*What to work on*
Lines below containing the word "rojo" should be copied out.

*Coordinate-based change listings*
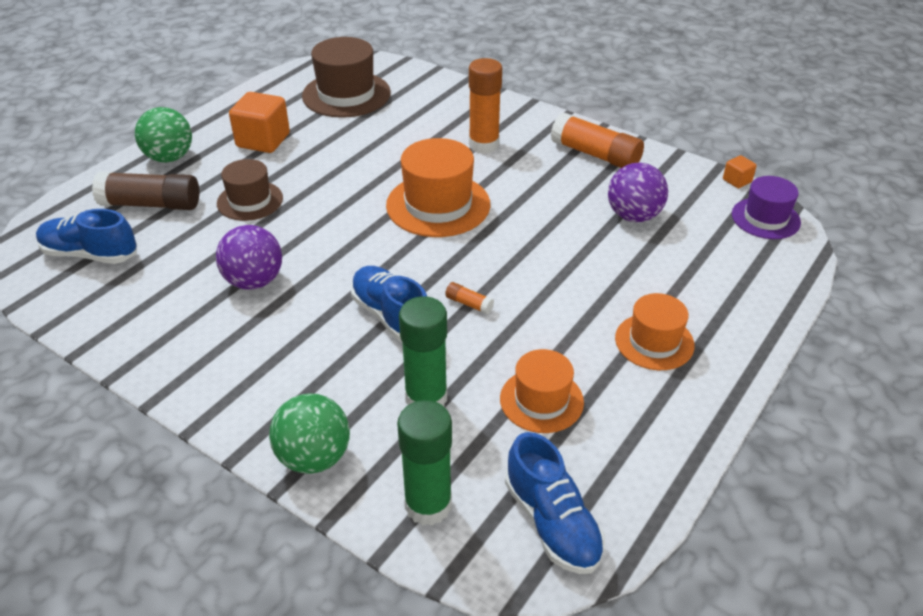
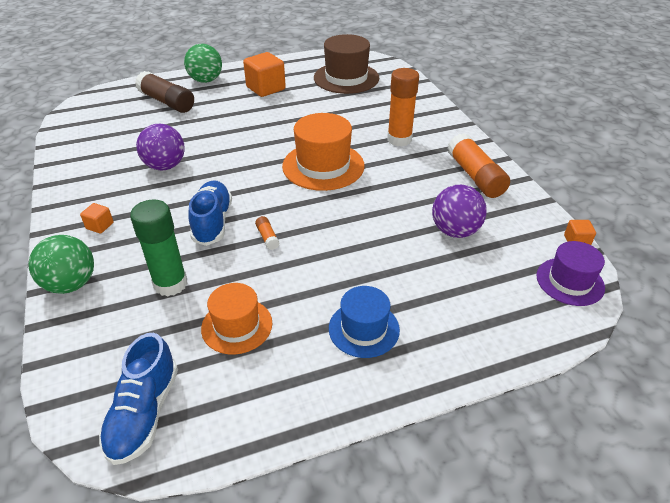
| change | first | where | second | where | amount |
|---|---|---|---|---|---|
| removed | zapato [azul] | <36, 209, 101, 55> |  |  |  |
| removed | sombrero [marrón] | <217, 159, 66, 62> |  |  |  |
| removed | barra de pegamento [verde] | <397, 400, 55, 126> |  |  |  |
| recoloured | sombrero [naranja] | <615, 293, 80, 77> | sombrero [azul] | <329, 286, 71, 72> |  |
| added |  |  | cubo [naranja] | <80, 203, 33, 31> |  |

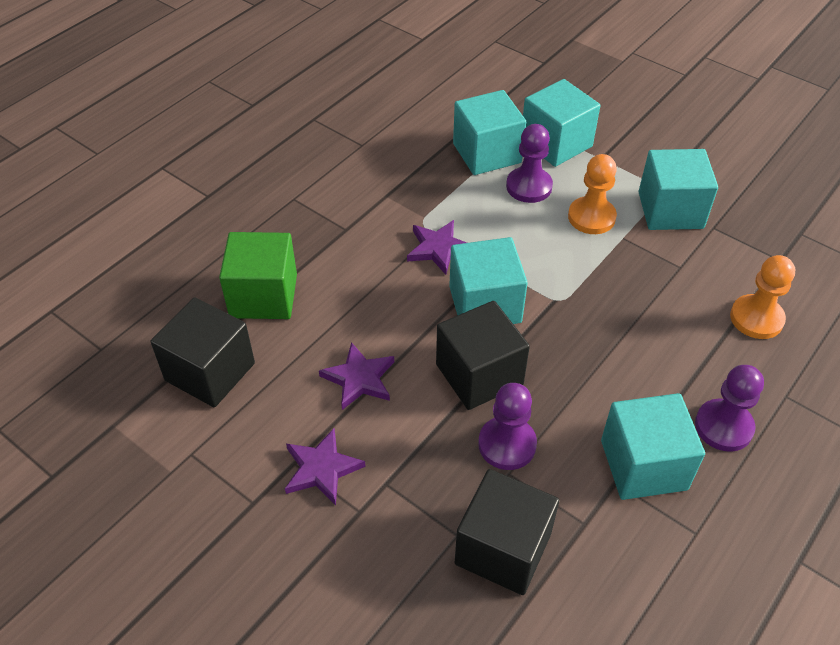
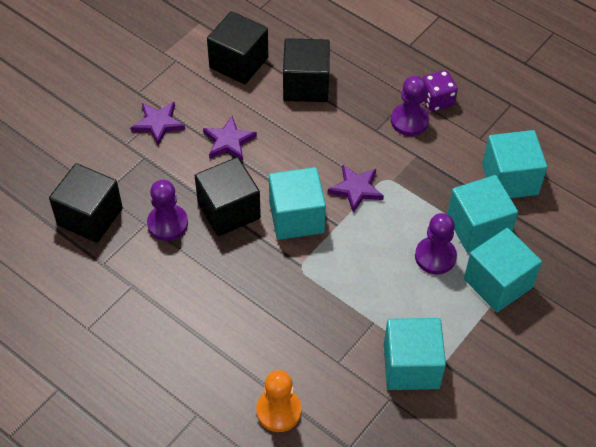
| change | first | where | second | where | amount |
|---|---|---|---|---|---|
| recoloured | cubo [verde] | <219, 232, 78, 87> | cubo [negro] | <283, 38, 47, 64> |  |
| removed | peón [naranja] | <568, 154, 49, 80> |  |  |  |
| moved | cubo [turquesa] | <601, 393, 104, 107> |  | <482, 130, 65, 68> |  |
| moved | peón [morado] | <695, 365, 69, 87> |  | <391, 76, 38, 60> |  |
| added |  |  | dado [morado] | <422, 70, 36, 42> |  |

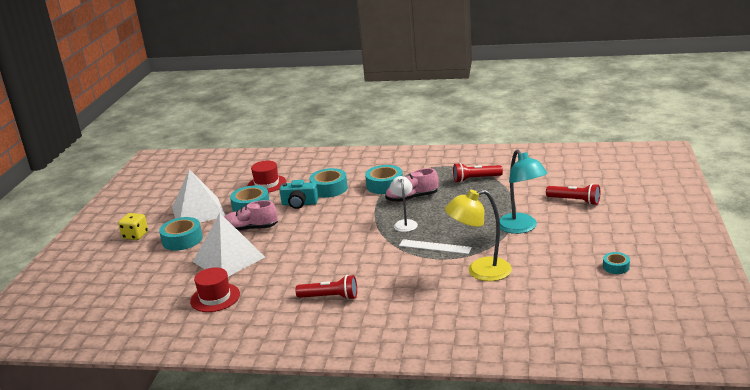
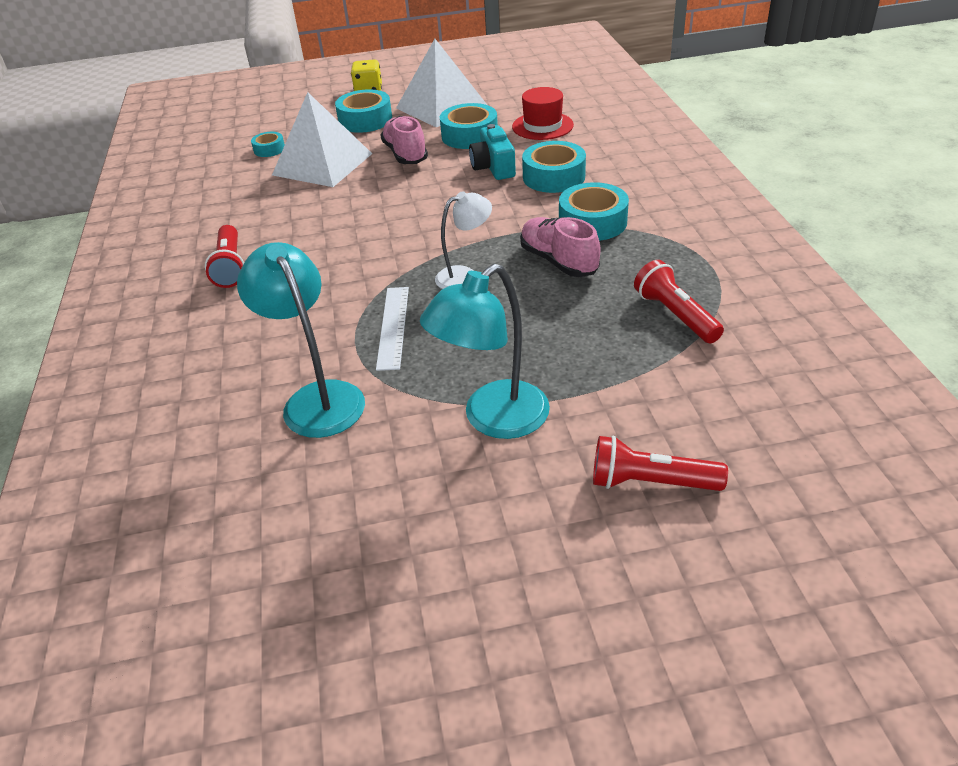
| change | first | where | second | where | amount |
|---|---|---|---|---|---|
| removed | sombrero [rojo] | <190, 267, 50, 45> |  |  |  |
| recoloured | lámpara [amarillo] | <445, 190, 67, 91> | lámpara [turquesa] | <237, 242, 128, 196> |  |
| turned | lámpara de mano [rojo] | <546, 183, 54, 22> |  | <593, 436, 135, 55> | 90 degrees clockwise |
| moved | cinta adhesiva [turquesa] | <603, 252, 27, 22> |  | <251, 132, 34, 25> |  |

*Expected answer*
| removed | sombrero [rojo] | <190, 267, 50, 45> |  |  |  |
| turned | lámpara de mano [rojo] | <546, 183, 54, 22> |  | <593, 436, 135, 55> | 90 degrees clockwise |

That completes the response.